Among the lines of the records below, copy those that hold the word "turquoise".

-- Opening Marker --

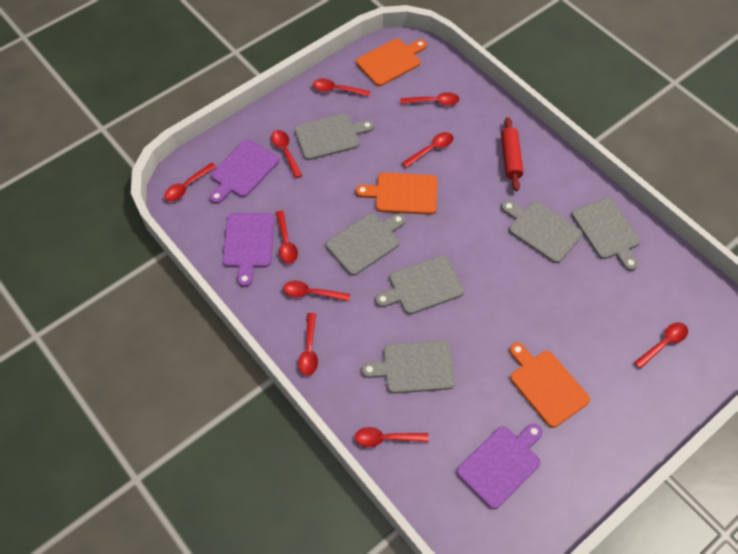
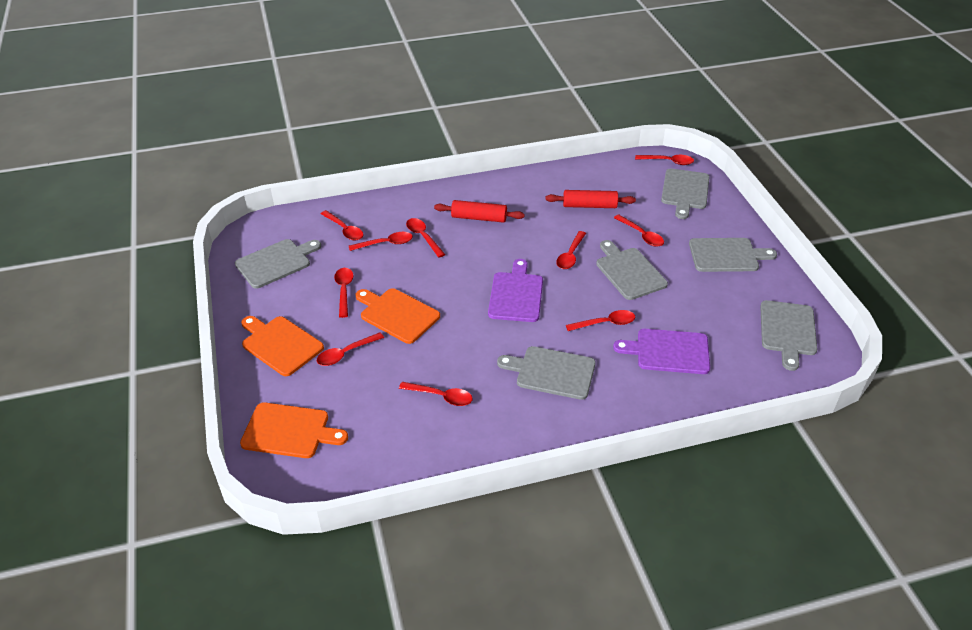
purple cutting board: 3 -> 2
red rolling pin: 1 -> 2

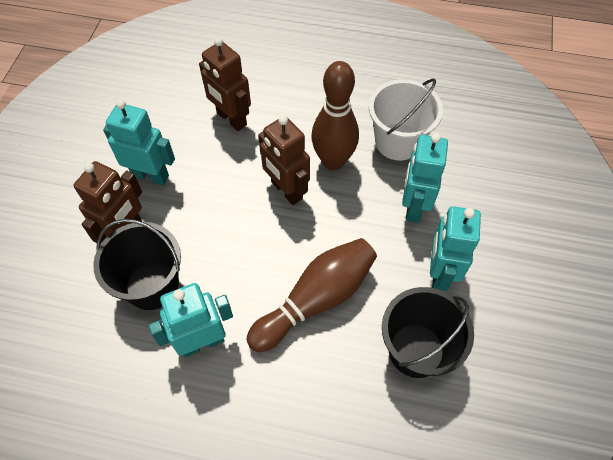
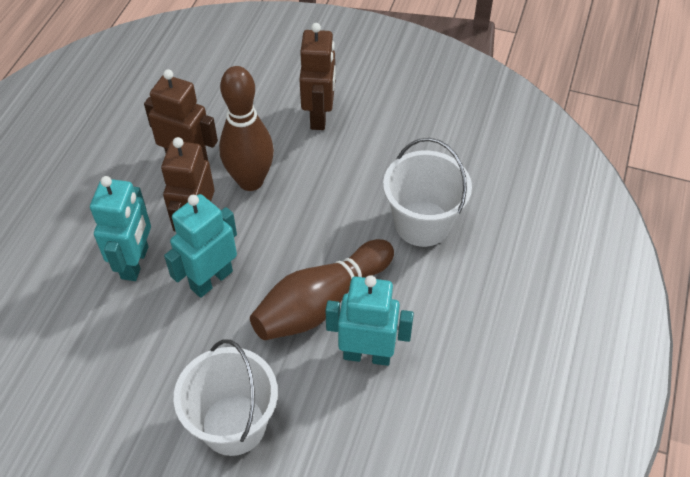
black bucket: 2 -> 0
turquoise robot: 4 -> 3
white bucket: 1 -> 2

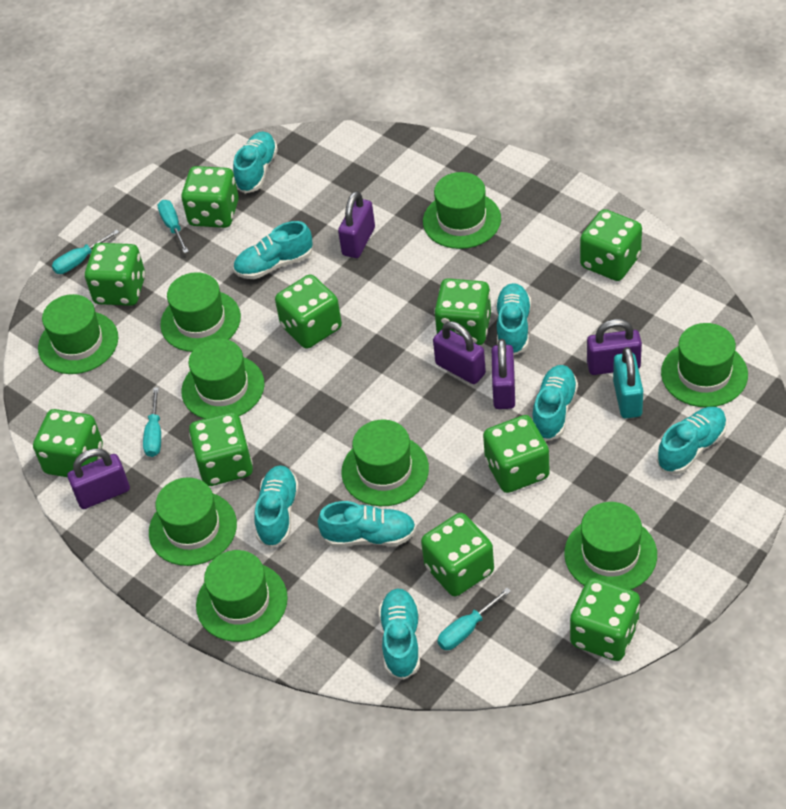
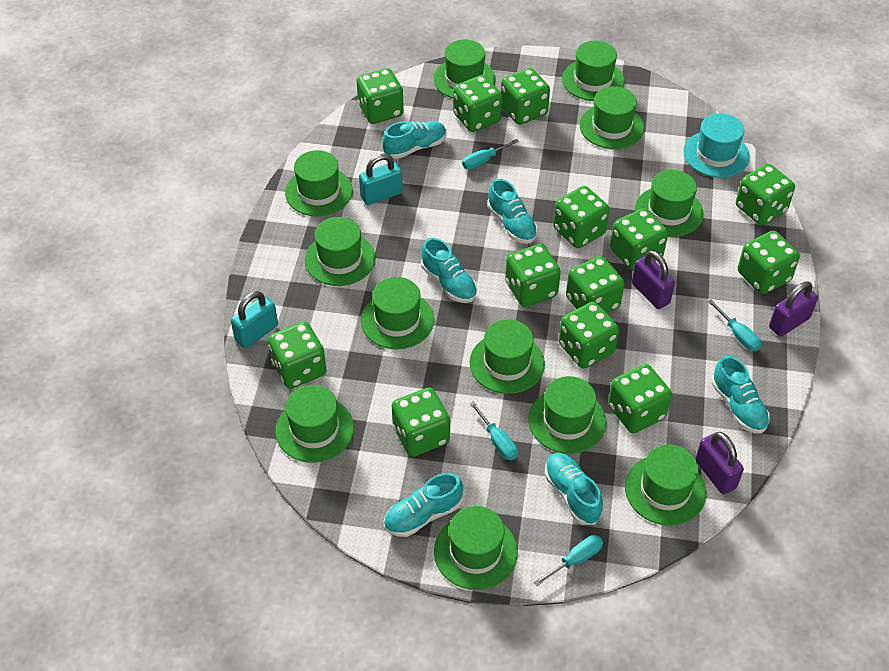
green dice: 10 -> 13
green hat: 9 -> 12
purple padlock: 5 -> 3
turquoise hat: 0 -> 1
turquoise padlock: 1 -> 2
turquoise shoe: 8 -> 6

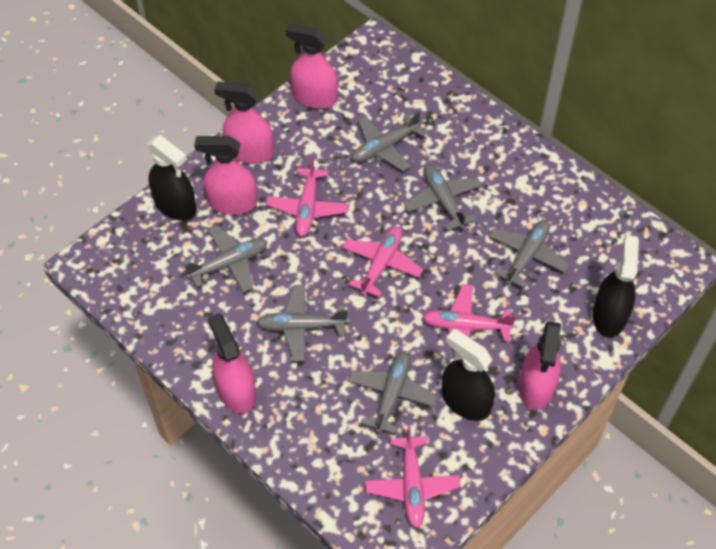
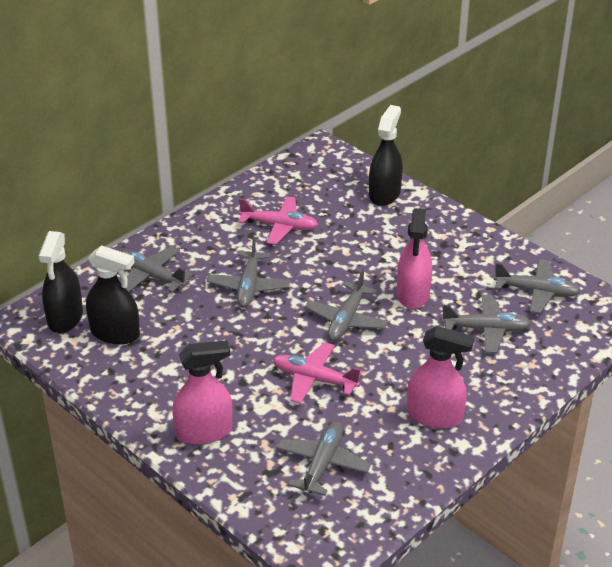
pink plane: 4 -> 2
pink spray bottle: 5 -> 3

-- Closing Marker --

* **Expected answer**
turquoise robot: 4 -> 3
turquoise hat: 0 -> 1
turquoise padlock: 1 -> 2
turquoise shoe: 8 -> 6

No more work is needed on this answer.